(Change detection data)
============

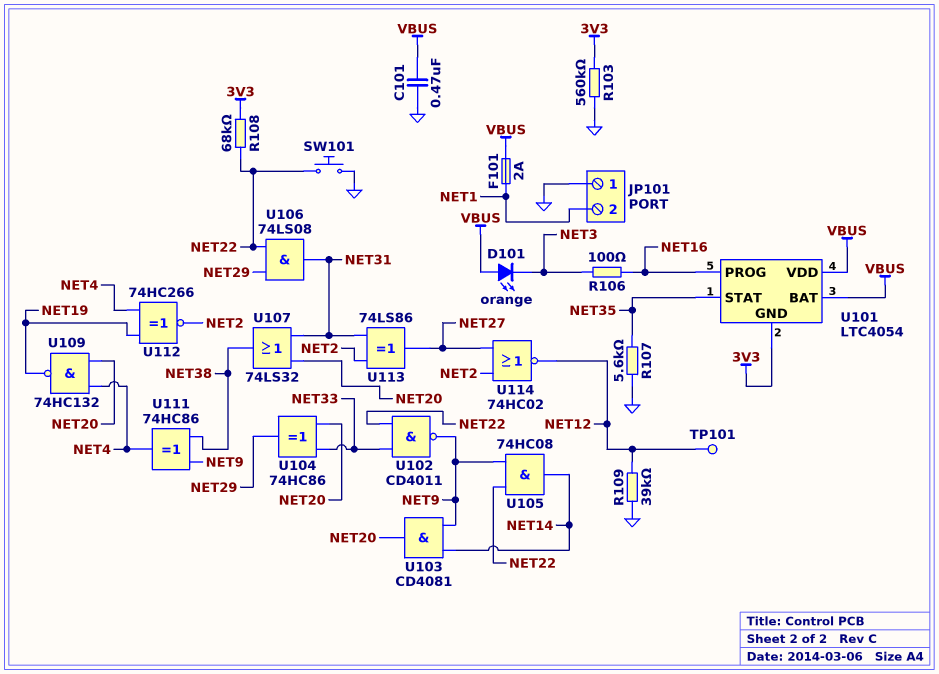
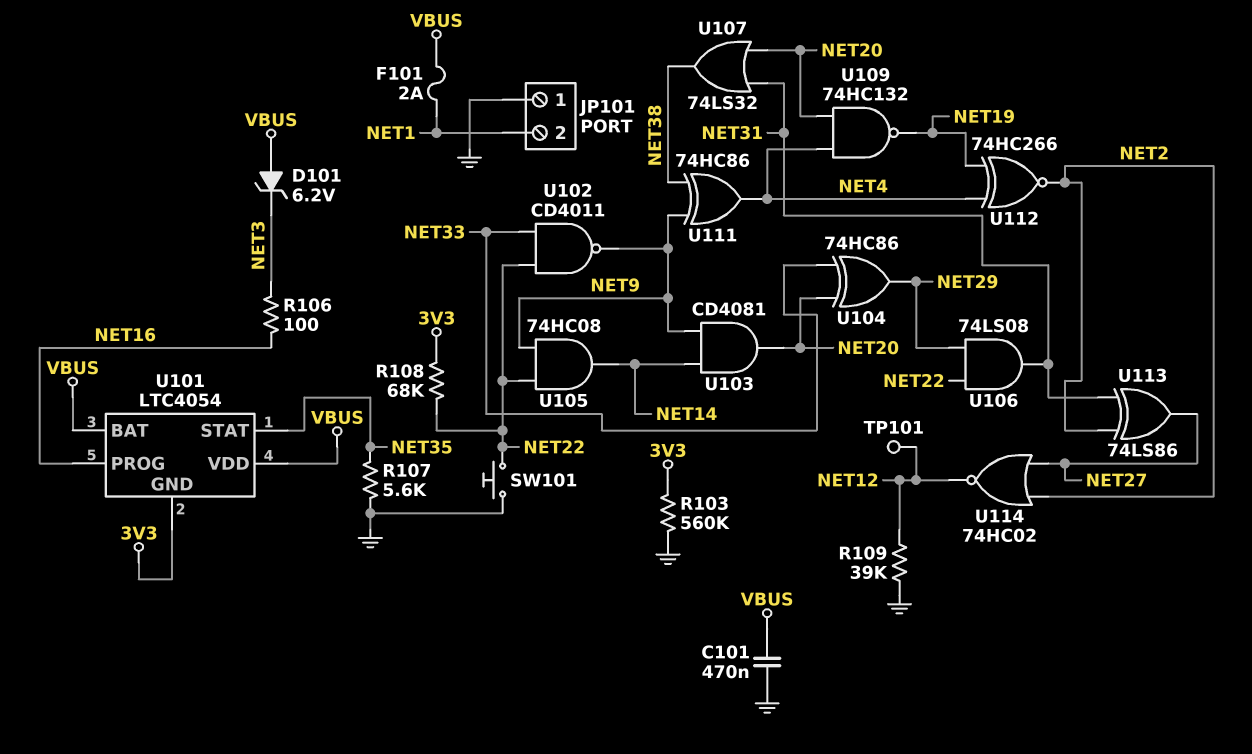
D101: LED orange (A VBUS, K NET3) -> zener 6.2V (A VBUS, K NET3)

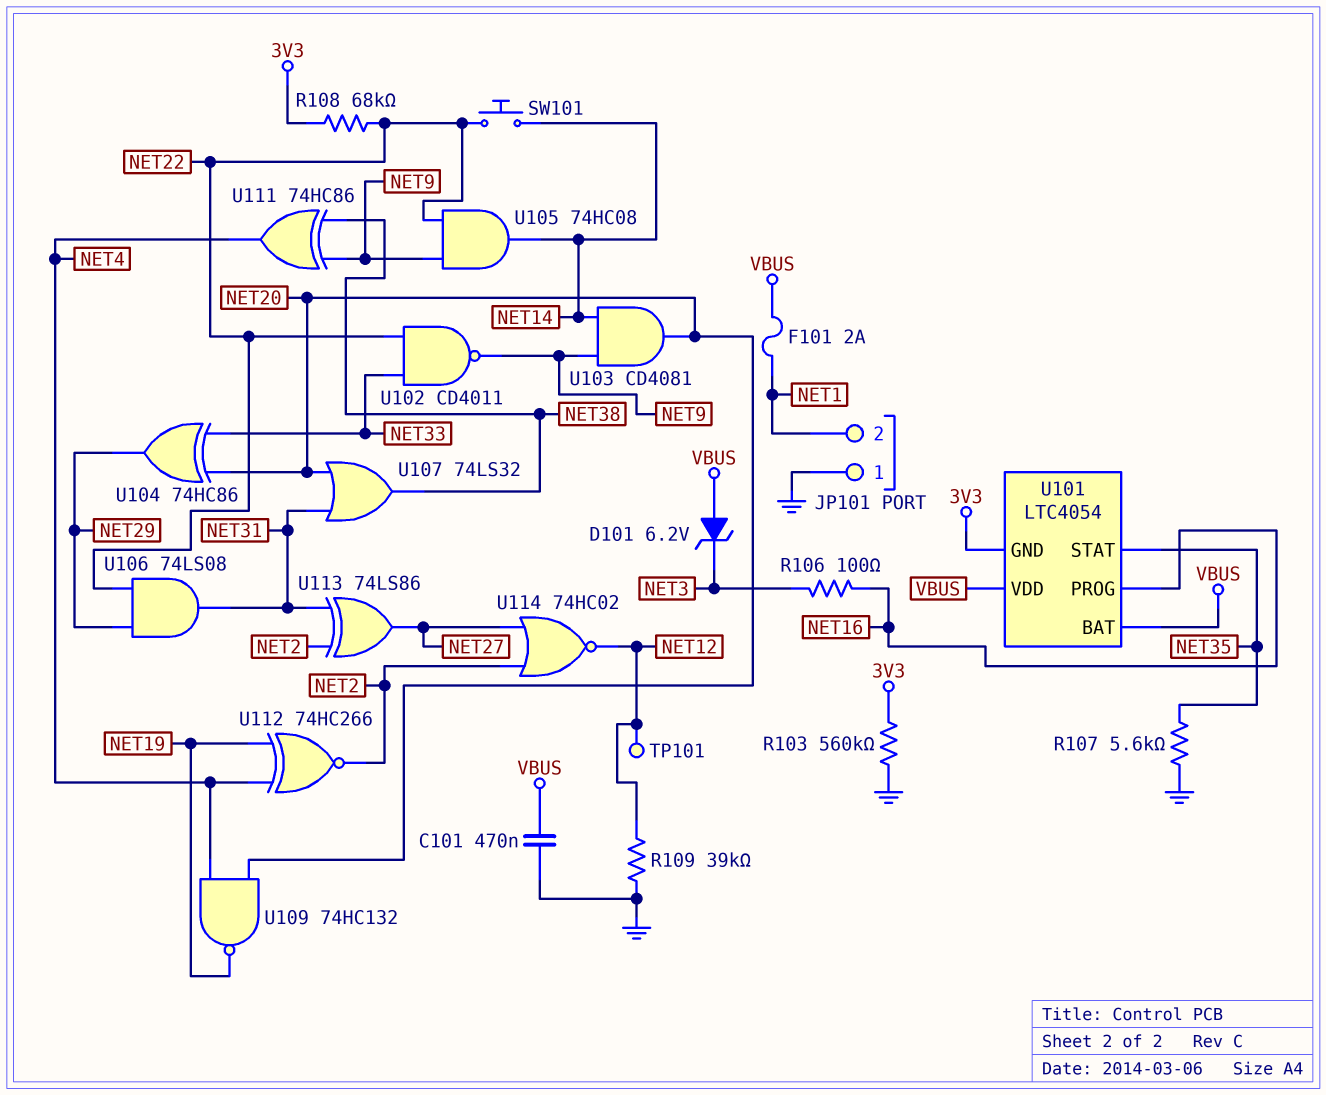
SW101: button (GND, NET22) -> button (NET14, NET22)

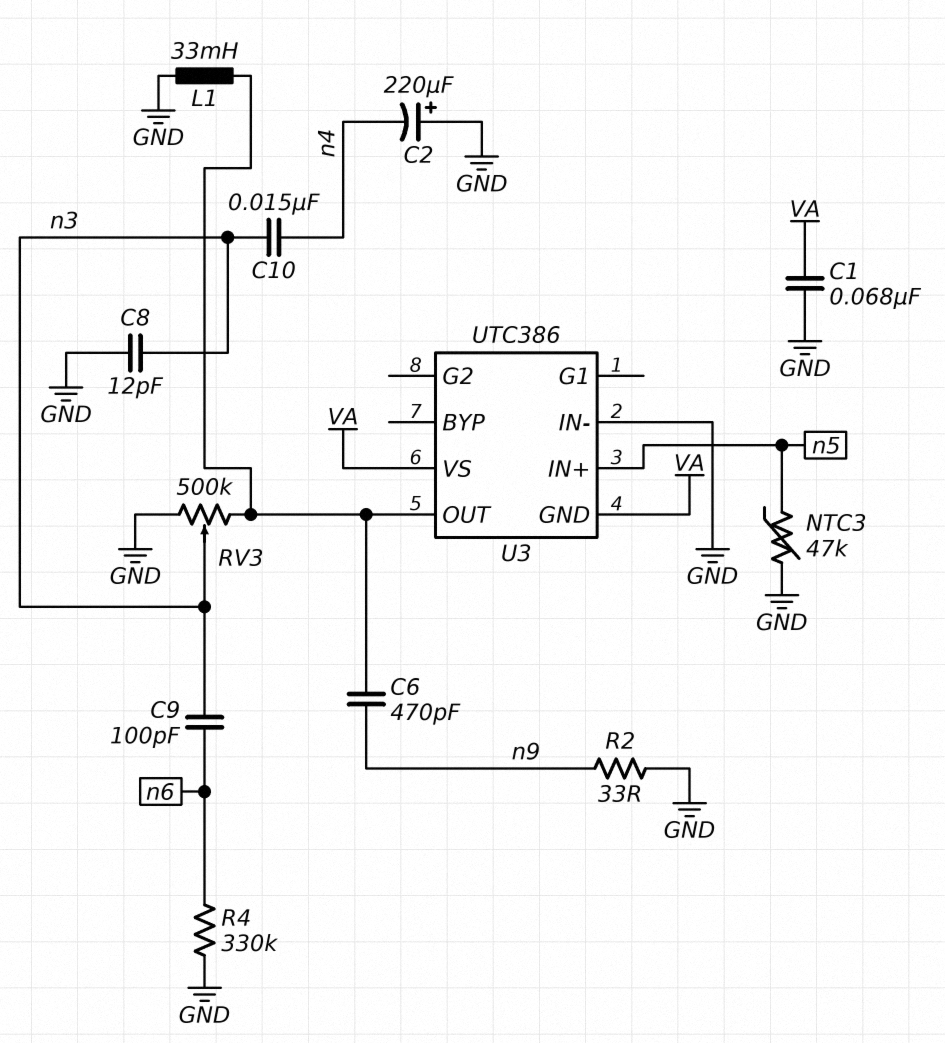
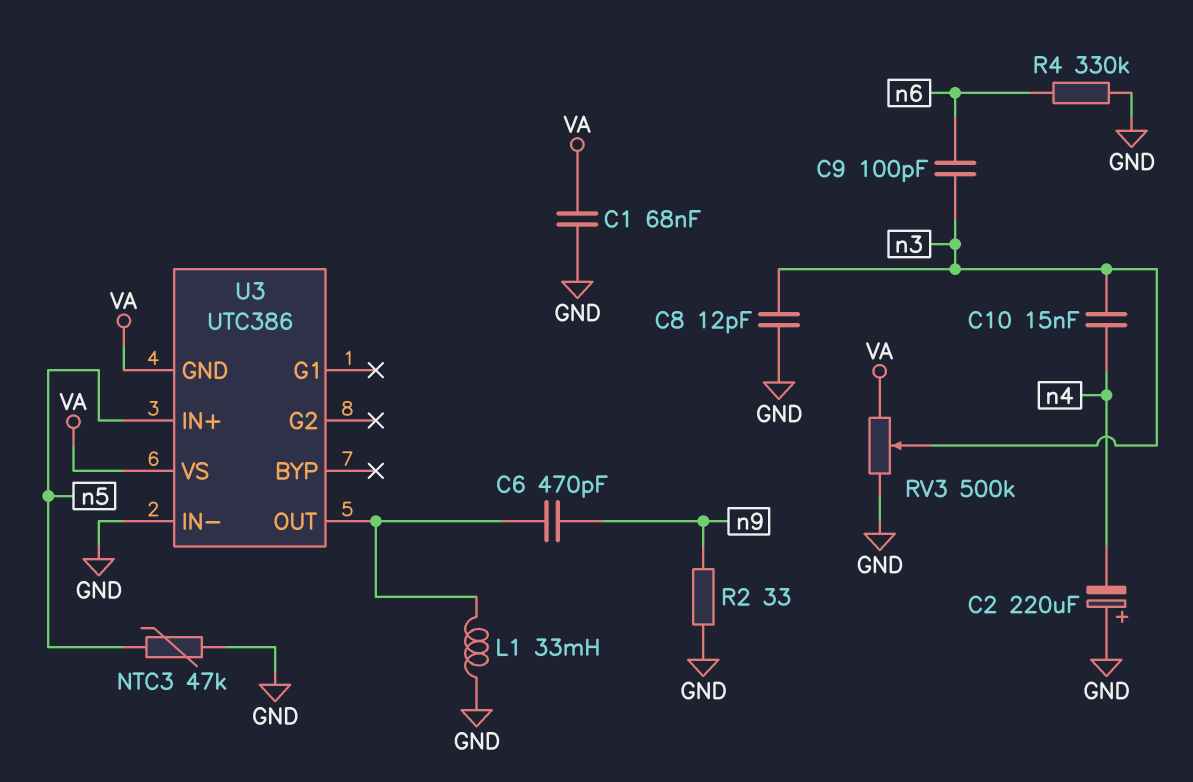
RV3: 500k (GND, U3/OUT, wiper n3) -> 500k (GND, VA, wiper n3)

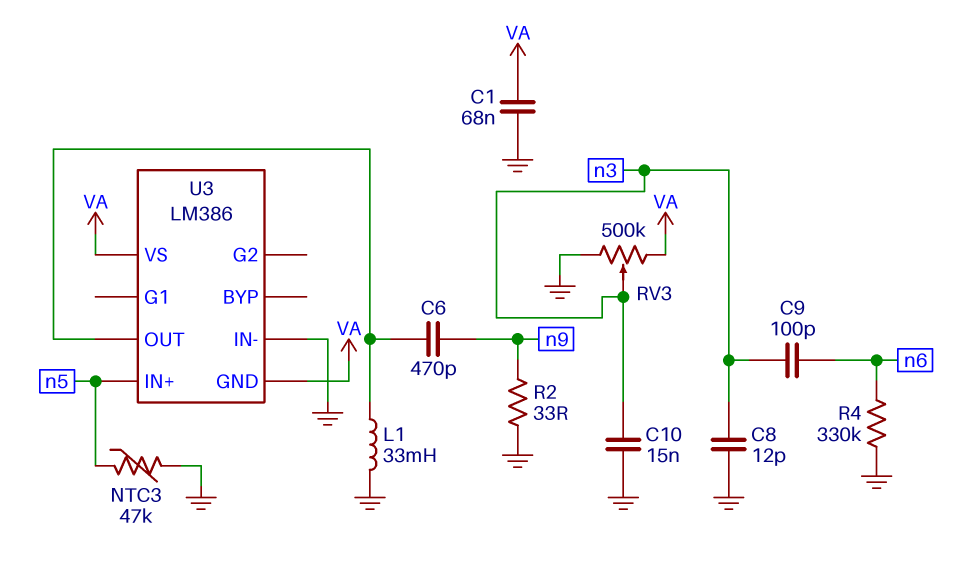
C2: 220uF (plus GND, minus n4) -> none
C10: 15nF (n3, n4) -> 15nF (GND, n3)
U3: UTC386 -> LM386

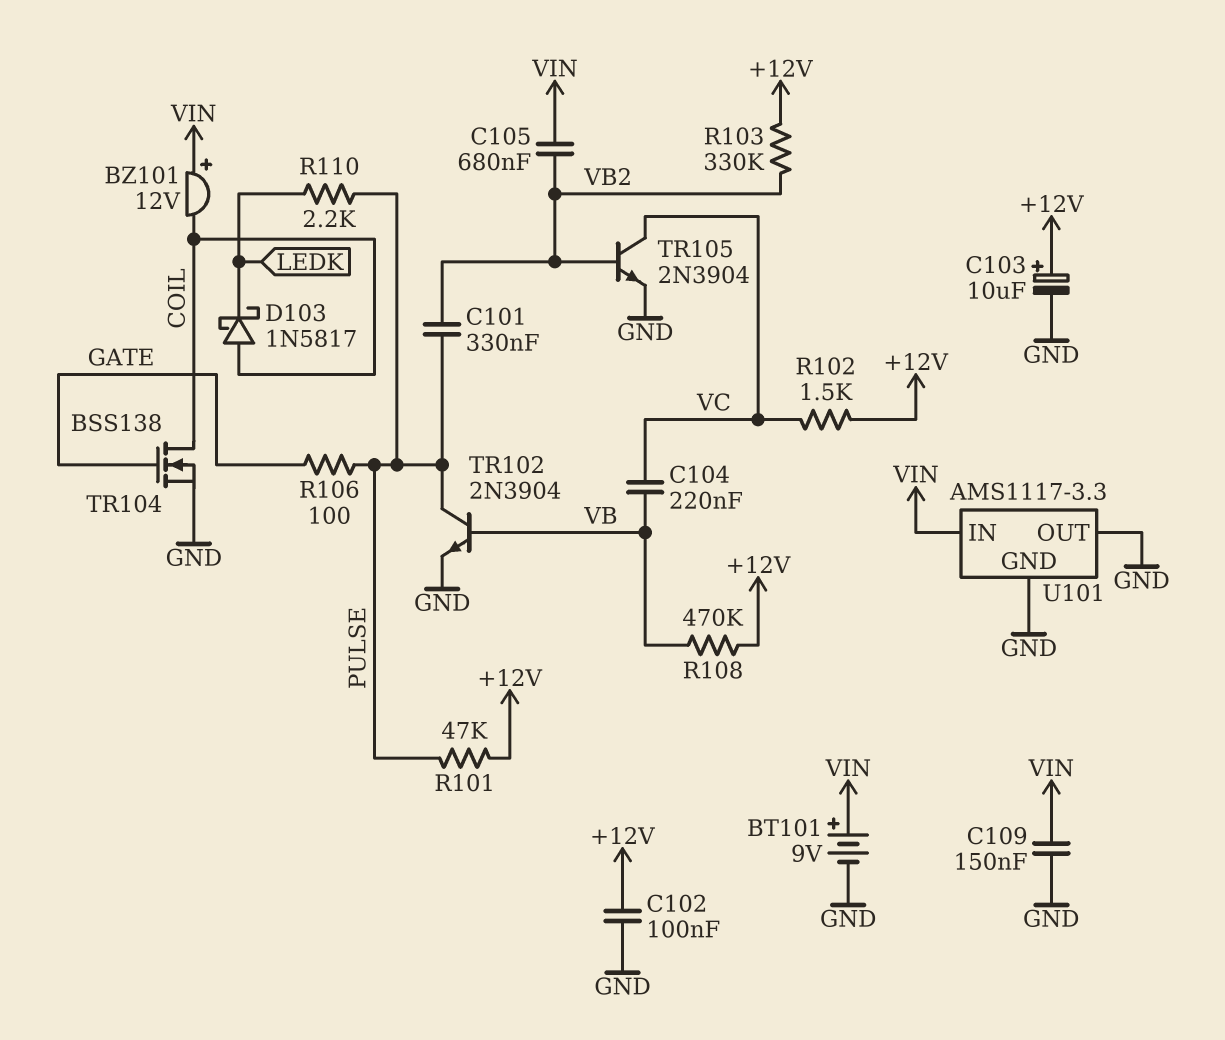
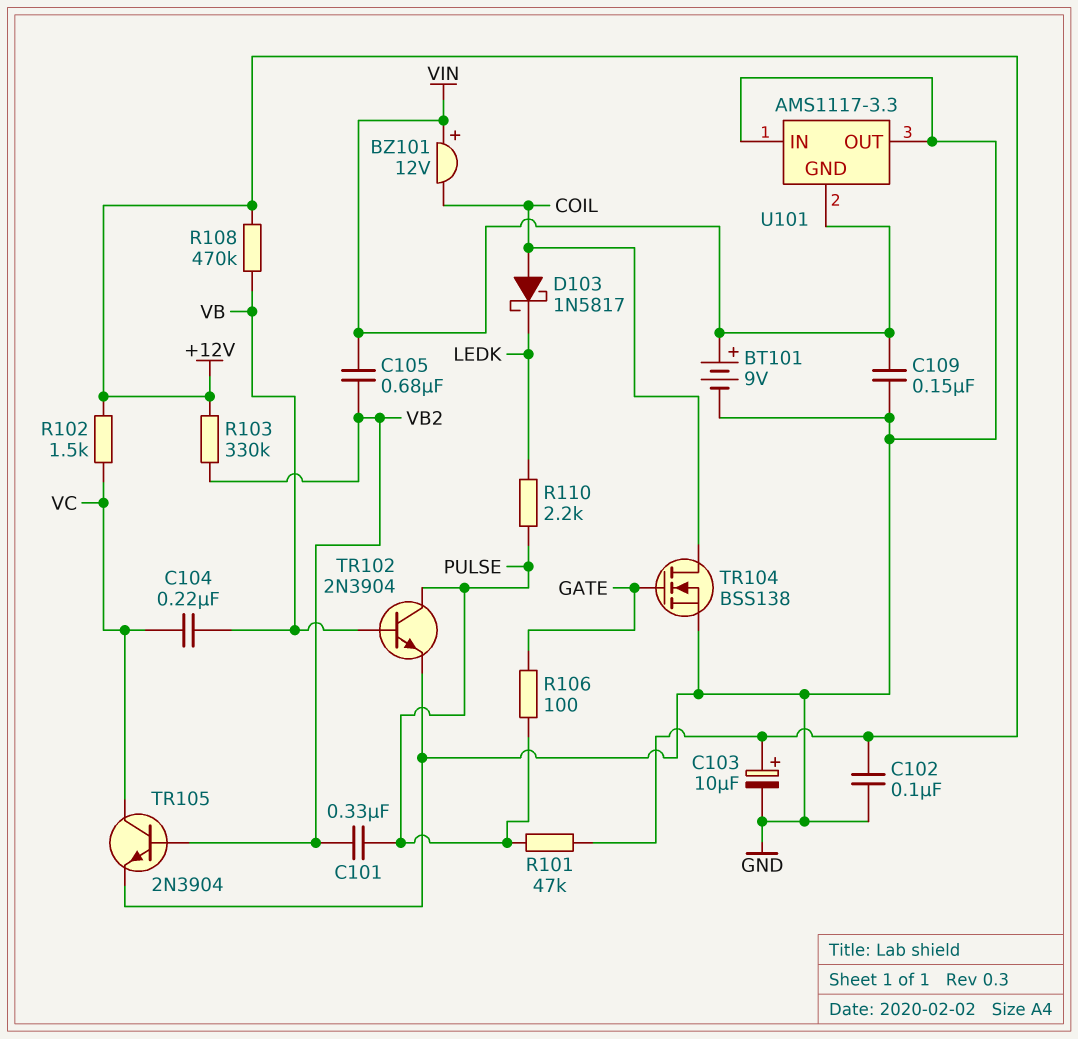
U101 pin GND: GND -> VIN
U101 pin IN: VIN -> GND

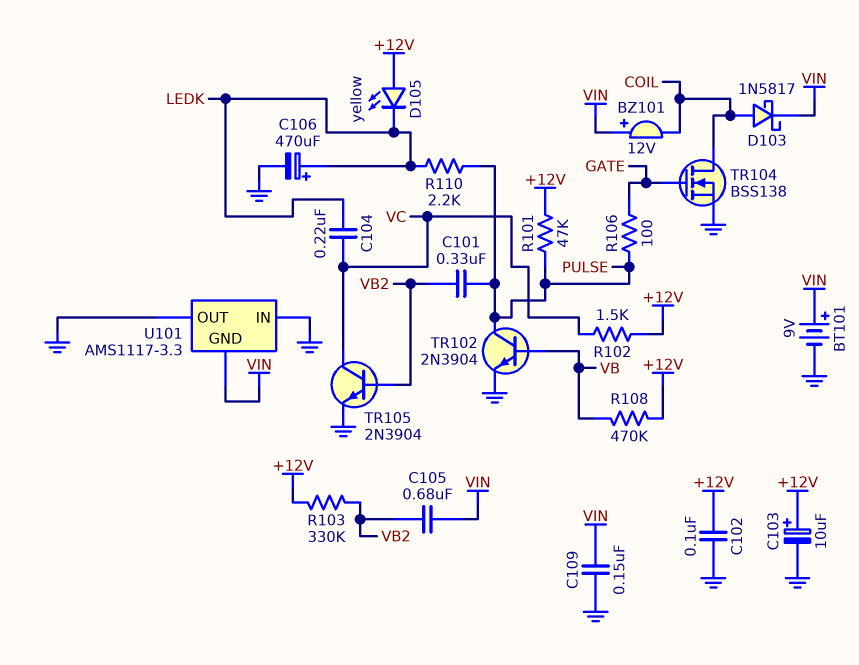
C104: 220nF (VB, VC) -> 220nF (LEDK, VC)
C106: none -> 470uF (plus LEDK, minus GND)
D103: schottky 1N5817 (A COIL, K LEDK) -> schottky 1N5817 (A COIL, K VIN)
D105: none -> LED yellow (A +12V, K LEDK)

============

## Requirement
Exactly as they appear above, write out all the entries, without pictures.

## Response box
D101: LED orange (A VBUS, K NET3) -> zener 6.2V (A VBUS, K NET3)

SW101: button (GND, NET22) -> button (NET14, NET22)

RV3: 500k (GND, U3/OUT, wiper n3) -> 500k (GND, VA, wiper n3)

C2: 220uF (plus GND, minus n4) -> none
C10: 15nF (n3, n4) -> 15nF (GND, n3)
U3: UTC386 -> LM386

U101 pin GND: GND -> VIN
U101 pin IN: VIN -> GND

C104: 220nF (VB, VC) -> 220nF (LEDK, VC)
C106: none -> 470uF (plus LEDK, minus GND)
D103: schottky 1N5817 (A COIL, K LEDK) -> schottky 1N5817 (A COIL, K VIN)
D105: none -> LED yellow (A +12V, K LEDK)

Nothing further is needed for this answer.